#### Records to process
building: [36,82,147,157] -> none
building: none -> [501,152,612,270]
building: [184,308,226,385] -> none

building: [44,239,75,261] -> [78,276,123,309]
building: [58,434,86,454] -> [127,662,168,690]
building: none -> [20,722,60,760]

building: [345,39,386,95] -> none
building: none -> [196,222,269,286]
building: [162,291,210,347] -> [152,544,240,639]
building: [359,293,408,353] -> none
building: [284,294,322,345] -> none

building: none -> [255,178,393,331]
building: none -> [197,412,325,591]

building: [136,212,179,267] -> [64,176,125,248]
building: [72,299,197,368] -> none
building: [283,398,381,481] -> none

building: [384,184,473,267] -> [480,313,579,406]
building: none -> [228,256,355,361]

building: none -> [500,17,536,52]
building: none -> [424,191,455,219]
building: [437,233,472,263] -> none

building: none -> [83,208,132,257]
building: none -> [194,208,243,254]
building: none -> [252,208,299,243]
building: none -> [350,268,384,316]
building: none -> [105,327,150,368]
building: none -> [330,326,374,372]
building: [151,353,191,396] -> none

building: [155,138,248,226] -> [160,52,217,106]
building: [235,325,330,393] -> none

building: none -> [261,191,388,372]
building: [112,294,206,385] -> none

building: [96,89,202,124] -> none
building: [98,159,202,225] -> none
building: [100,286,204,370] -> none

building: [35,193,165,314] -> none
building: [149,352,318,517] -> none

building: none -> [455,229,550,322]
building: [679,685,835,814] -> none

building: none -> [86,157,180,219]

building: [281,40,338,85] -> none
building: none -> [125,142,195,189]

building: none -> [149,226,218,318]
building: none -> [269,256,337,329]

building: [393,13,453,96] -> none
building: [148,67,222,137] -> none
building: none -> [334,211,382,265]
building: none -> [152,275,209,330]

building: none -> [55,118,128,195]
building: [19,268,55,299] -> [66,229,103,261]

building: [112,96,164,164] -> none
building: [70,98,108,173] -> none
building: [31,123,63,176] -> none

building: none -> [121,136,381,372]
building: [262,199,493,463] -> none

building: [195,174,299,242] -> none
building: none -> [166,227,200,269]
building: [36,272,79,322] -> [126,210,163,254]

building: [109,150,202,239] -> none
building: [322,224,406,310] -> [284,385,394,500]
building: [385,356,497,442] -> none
########
> [Instructions to follow]: Each entry shown above should be copied out exactly.

> [Reply]:
building: [36,82,147,157] -> none
building: none -> [501,152,612,270]
building: [184,308,226,385] -> none

building: [44,239,75,261] -> [78,276,123,309]
building: [58,434,86,454] -> [127,662,168,690]
building: none -> [20,722,60,760]

building: [345,39,386,95] -> none
building: none -> [196,222,269,286]
building: [162,291,210,347] -> [152,544,240,639]
building: [359,293,408,353] -> none
building: [284,294,322,345] -> none

building: none -> [255,178,393,331]
building: none -> [197,412,325,591]

building: [136,212,179,267] -> [64,176,125,248]
building: [72,299,197,368] -> none
building: [283,398,381,481] -> none

building: [384,184,473,267] -> [480,313,579,406]
building: none -> [228,256,355,361]

building: none -> [500,17,536,52]
building: none -> [424,191,455,219]
building: [437,233,472,263] -> none

building: none -> [83,208,132,257]
building: none -> [194,208,243,254]
building: none -> [252,208,299,243]
building: none -> [350,268,384,316]
building: none -> [105,327,150,368]
building: none -> [330,326,374,372]
building: [151,353,191,396] -> none

building: [155,138,248,226] -> [160,52,217,106]
building: [235,325,330,393] -> none

building: none -> [261,191,388,372]
building: [112,294,206,385] -> none

building: [96,89,202,124] -> none
building: [98,159,202,225] -> none
building: [100,286,204,370] -> none

building: [35,193,165,314] -> none
building: [149,352,318,517] -> none

building: none -> [455,229,550,322]
building: [679,685,835,814] -> none

building: none -> [86,157,180,219]

building: [281,40,338,85] -> none
building: none -> [125,142,195,189]

building: none -> [149,226,218,318]
building: none -> [269,256,337,329]

building: [393,13,453,96] -> none
building: [148,67,222,137] -> none
building: none -> [334,211,382,265]
building: none -> [152,275,209,330]

building: none -> [55,118,128,195]
building: [19,268,55,299] -> [66,229,103,261]

building: [112,96,164,164] -> none
building: [70,98,108,173] -> none
building: [31,123,63,176] -> none

building: none -> [121,136,381,372]
building: [262,199,493,463] -> none

building: [195,174,299,242] -> none
building: none -> [166,227,200,269]
building: [36,272,79,322] -> [126,210,163,254]

building: [109,150,202,239] -> none
building: [322,224,406,310] -> [284,385,394,500]
building: [385,356,497,442] -> none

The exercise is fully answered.